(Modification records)
========================
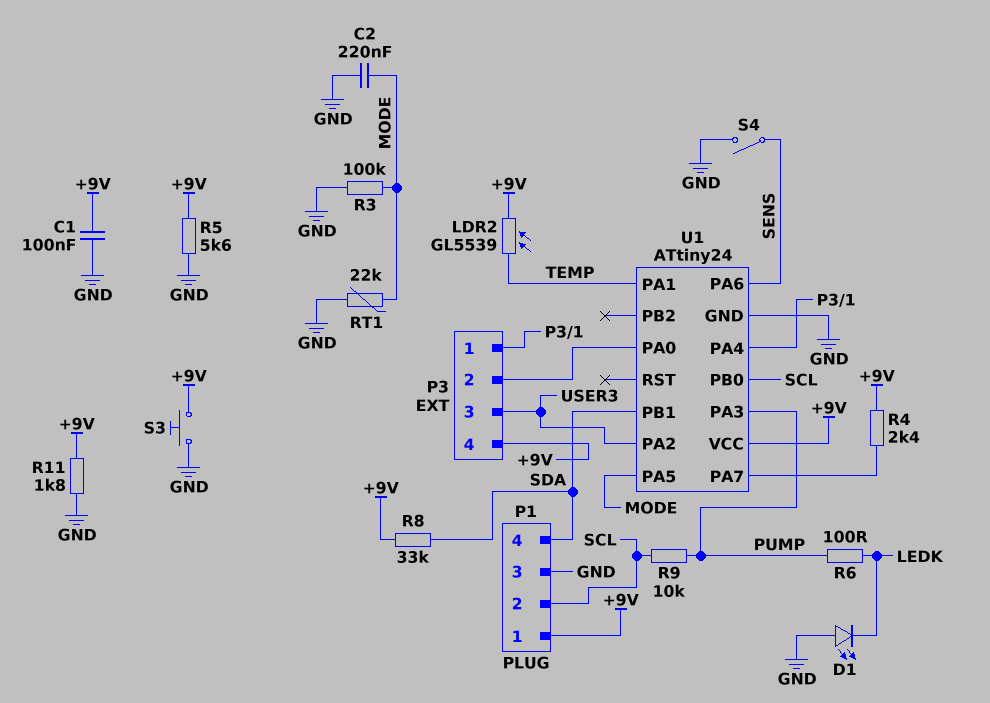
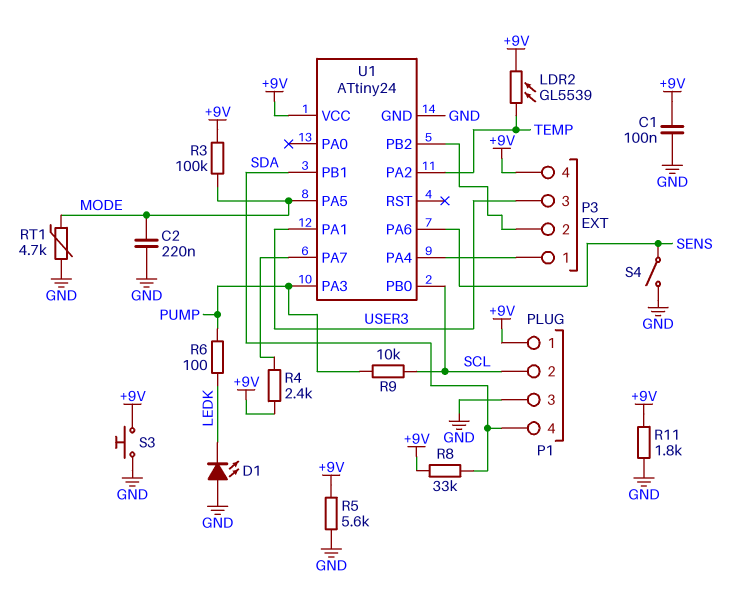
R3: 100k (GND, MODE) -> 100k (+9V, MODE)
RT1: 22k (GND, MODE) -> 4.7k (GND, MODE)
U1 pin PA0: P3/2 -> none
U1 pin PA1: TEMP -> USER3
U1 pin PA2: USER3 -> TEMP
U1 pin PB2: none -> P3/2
========================
_What you will do:_
Without carrying over any pictures, retype the records above exactly.

_Solution to the exercise:_
R3: 100k (GND, MODE) -> 100k (+9V, MODE)
RT1: 22k (GND, MODE) -> 4.7k (GND, MODE)
U1 pin PA0: P3/2 -> none
U1 pin PA1: TEMP -> USER3
U1 pin PA2: USER3 -> TEMP
U1 pin PB2: none -> P3/2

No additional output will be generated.